**** Supplied information

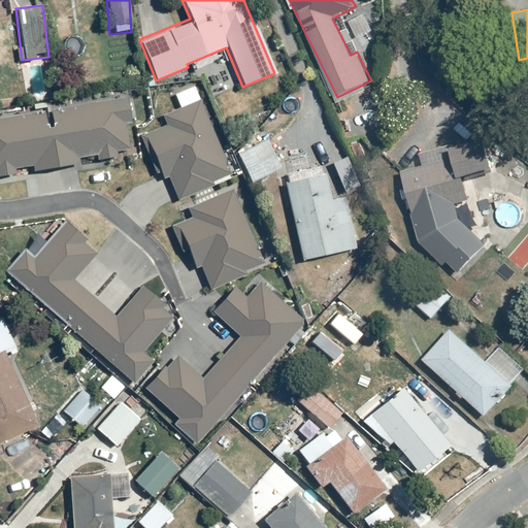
[(231,176),(193,86),(172,94),(178,108),(164,114),(168,124),(143,135),(162,179),(167,177),(176,199),(231,176)]
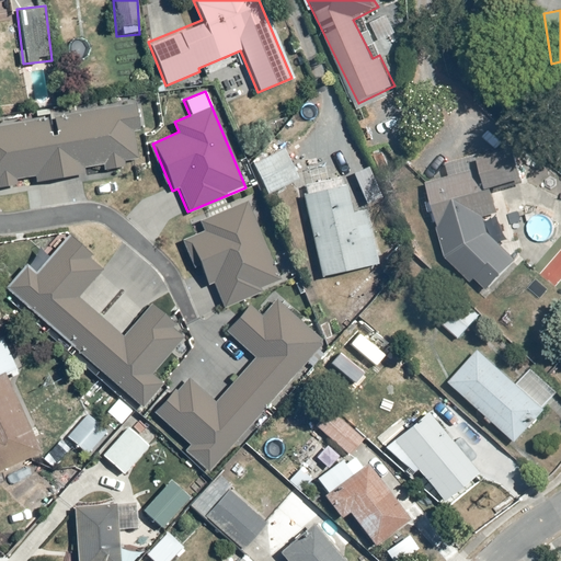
[(136,103),(0,124),(0,187),(14,186),(13,179),(32,176),(33,184),(79,178),(78,167),(99,163),(100,171),(121,168),(119,159),(144,155),(136,103)]
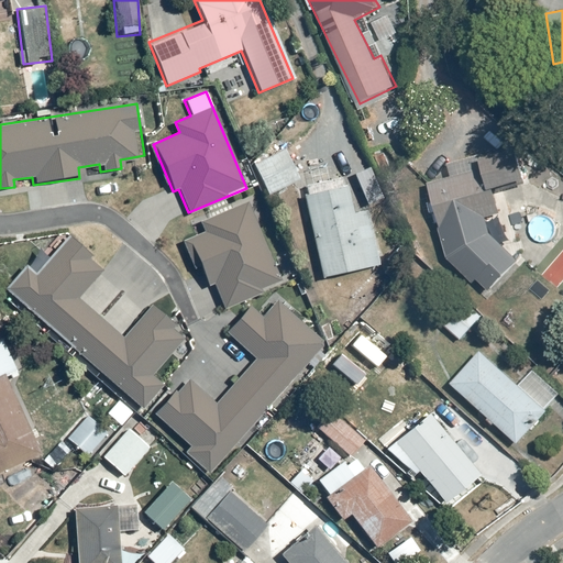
[(286,148),(254,165),(268,196),(301,180),(286,148)]
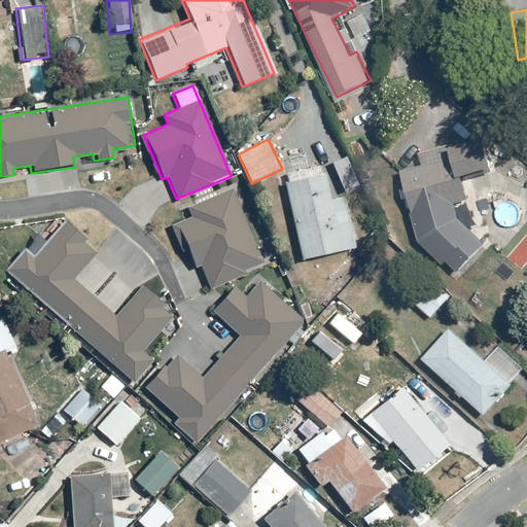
[(449,165),(402,171),(418,244),(457,277),(487,245),(455,221),(454,203),(466,202),(464,179),(485,178),(483,141),(448,144),(449,165)]
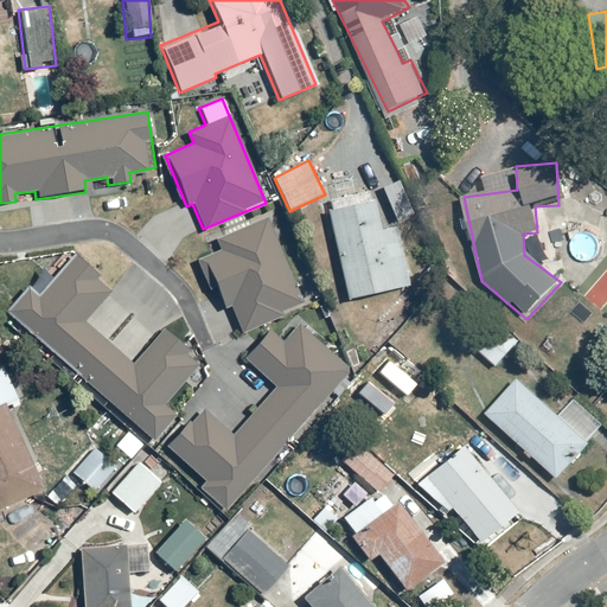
[(394,196),(327,209),(345,300),(413,287),(394,196)]
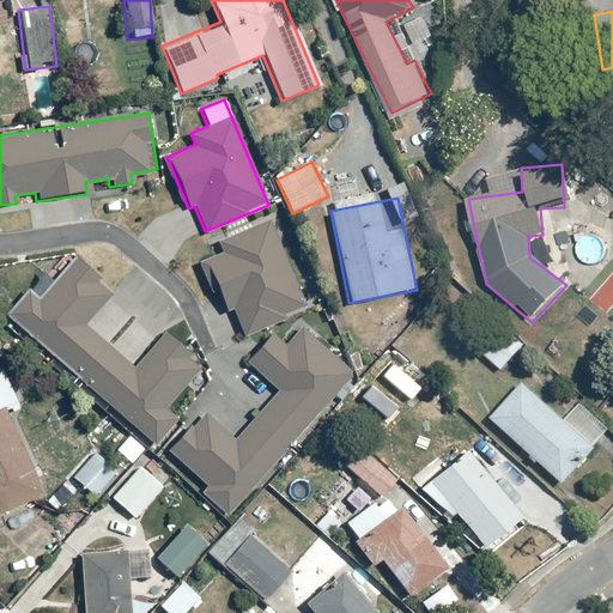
[(298,305),(269,220),(223,236),(229,254),(208,261),(225,309),(232,305),(242,333),(284,319),(281,311),(298,305)]
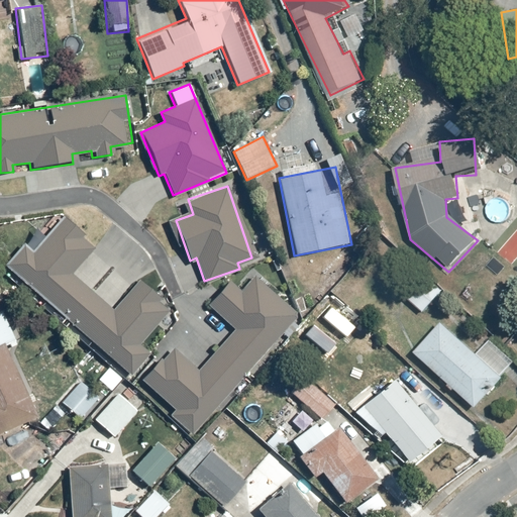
[(24,243),(5,265),(128,375),(147,353),(138,345),(168,312),(135,284),(112,310),(70,273),(92,247),(62,220),(34,251),(24,243)]
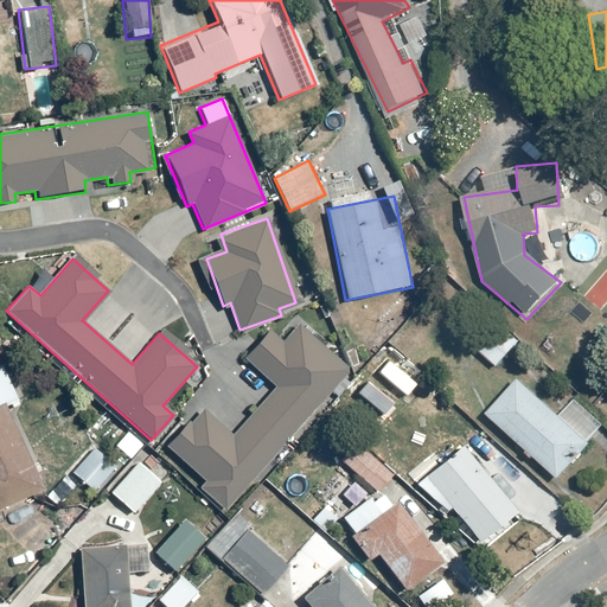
[(496,317),(472,343),(498,368),(522,342),(496,317)]
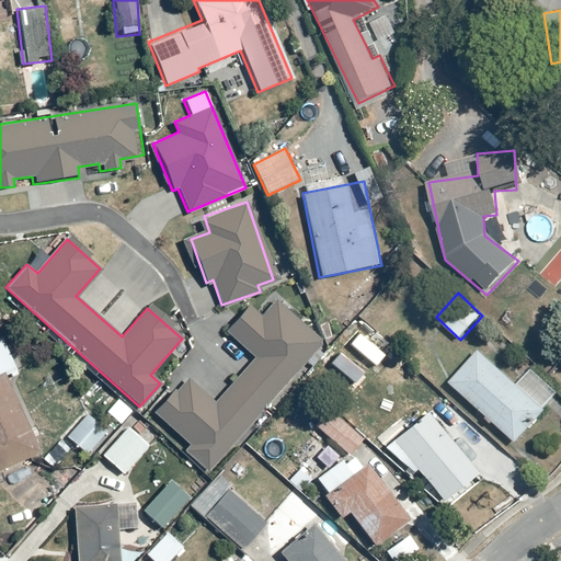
[(184,455),(209,474),(321,338),(275,301),(261,318),(247,307),(226,332),(255,356),(218,403),(184,376),(153,414),(192,445),(184,455)]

********

Your reply should consist only of the lines running from the line with "[(496,317),(472,343),(498,368),(522,342),(496,317)]" to the end of the entries, both included, copied exactly and without any pictures.

# Solution to this problem
[(496,317),(472,343),(498,368),(522,342),(496,317)]
[(184,455),(209,474),(321,338),(275,301),(261,318),(247,307),(226,332),(255,356),(218,403),(184,376),(153,414),(192,445),(184,455)]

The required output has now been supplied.